(Collection entries)
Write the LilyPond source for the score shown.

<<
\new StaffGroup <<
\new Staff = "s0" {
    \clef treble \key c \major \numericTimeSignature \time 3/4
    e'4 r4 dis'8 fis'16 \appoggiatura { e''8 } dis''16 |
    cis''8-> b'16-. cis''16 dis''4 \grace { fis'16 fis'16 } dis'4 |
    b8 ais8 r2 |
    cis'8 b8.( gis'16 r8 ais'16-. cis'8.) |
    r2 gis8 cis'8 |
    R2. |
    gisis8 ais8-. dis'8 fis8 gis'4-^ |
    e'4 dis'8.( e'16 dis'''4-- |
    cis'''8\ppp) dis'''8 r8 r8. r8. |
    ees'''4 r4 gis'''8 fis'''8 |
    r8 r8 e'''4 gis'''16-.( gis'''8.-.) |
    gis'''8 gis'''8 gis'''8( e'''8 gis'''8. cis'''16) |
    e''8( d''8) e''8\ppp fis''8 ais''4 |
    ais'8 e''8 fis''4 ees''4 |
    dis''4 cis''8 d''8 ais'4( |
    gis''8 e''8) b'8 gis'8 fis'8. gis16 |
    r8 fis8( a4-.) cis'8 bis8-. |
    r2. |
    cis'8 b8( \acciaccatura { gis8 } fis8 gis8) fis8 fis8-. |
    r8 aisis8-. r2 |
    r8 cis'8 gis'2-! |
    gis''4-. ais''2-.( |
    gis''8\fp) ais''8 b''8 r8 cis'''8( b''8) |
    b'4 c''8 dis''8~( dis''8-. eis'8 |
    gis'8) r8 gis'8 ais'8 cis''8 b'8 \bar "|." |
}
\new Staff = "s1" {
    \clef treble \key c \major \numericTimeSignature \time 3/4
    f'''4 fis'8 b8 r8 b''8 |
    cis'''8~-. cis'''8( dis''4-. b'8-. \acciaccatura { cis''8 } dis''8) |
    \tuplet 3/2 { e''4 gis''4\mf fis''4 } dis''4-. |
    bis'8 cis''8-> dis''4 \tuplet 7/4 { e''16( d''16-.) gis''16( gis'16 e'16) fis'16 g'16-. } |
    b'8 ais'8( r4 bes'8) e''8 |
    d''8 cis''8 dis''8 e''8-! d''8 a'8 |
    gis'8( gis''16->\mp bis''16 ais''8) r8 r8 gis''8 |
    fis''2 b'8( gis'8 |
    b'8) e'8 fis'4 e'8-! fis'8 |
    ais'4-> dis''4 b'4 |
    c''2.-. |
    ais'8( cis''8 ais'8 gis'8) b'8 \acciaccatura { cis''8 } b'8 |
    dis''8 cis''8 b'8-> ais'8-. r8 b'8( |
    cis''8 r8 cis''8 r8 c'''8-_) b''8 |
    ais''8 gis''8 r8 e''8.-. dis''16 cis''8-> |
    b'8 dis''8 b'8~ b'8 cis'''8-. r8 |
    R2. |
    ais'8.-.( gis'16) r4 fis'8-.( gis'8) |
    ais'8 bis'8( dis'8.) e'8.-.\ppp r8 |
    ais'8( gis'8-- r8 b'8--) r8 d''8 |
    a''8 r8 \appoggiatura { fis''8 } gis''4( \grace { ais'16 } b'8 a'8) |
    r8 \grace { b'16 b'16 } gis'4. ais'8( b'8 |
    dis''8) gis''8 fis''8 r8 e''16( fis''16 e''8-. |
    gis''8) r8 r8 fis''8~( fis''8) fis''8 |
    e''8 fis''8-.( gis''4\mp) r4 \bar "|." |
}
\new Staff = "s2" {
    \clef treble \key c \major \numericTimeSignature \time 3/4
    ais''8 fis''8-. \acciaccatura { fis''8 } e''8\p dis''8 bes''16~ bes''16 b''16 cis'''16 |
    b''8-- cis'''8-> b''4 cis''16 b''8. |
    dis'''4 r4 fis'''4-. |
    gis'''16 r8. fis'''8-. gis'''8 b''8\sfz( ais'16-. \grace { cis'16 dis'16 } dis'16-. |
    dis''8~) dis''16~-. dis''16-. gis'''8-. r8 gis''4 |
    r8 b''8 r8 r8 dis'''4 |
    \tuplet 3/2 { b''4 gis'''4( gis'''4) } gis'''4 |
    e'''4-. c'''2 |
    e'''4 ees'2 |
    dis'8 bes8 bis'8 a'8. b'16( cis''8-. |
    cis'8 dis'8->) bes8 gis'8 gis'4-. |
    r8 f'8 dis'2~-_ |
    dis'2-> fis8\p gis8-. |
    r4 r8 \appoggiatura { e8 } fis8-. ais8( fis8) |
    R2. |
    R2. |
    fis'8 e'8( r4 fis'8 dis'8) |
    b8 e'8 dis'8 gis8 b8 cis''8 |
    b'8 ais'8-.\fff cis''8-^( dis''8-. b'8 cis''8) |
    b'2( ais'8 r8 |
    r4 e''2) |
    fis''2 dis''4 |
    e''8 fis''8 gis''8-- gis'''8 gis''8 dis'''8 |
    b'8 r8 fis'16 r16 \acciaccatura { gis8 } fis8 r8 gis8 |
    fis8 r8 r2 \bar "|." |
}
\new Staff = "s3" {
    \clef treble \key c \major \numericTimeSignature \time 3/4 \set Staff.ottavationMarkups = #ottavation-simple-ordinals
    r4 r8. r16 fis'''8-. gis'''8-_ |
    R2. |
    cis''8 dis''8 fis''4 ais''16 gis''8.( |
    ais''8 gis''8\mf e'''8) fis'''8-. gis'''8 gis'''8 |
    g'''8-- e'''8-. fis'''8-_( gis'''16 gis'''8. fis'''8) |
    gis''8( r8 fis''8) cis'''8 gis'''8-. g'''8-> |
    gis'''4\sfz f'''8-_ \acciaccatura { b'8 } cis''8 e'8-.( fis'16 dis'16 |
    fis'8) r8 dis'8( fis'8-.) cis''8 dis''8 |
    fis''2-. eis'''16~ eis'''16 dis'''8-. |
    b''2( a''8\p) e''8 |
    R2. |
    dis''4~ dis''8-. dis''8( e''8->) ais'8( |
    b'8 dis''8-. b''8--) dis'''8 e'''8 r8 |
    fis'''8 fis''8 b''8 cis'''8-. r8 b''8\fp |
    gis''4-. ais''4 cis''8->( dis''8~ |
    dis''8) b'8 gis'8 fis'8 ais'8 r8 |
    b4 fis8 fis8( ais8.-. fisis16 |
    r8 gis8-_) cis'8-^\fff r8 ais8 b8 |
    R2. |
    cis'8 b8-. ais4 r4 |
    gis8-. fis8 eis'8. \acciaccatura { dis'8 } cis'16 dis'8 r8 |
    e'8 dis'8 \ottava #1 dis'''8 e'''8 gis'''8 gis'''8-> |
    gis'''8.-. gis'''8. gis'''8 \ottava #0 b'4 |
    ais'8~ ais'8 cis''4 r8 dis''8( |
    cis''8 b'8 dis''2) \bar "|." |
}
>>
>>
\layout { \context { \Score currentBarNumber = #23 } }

WORK REQUIRED —
Gather every line in the rows above that contains the string "grace", and copy each of those lines out in full.

ANSWER TO THIS TASK —
    cis''8-> b'16-. cis''16 dis''4 \grace { fis'16 fis'16 } dis'4 |
    a''8 r8 \appoggiatura { fis''8 } gis''4( \grace { ais'16 } b'8 a'8) |
    r8 \grace { b'16 b'16 } gis'4. ais'8( b'8 |
    gis'''16 r8. fis'''8-. gis'''8 b''8\sfz( ais'16-. \grace { cis'16 dis'16 } dis'16-. |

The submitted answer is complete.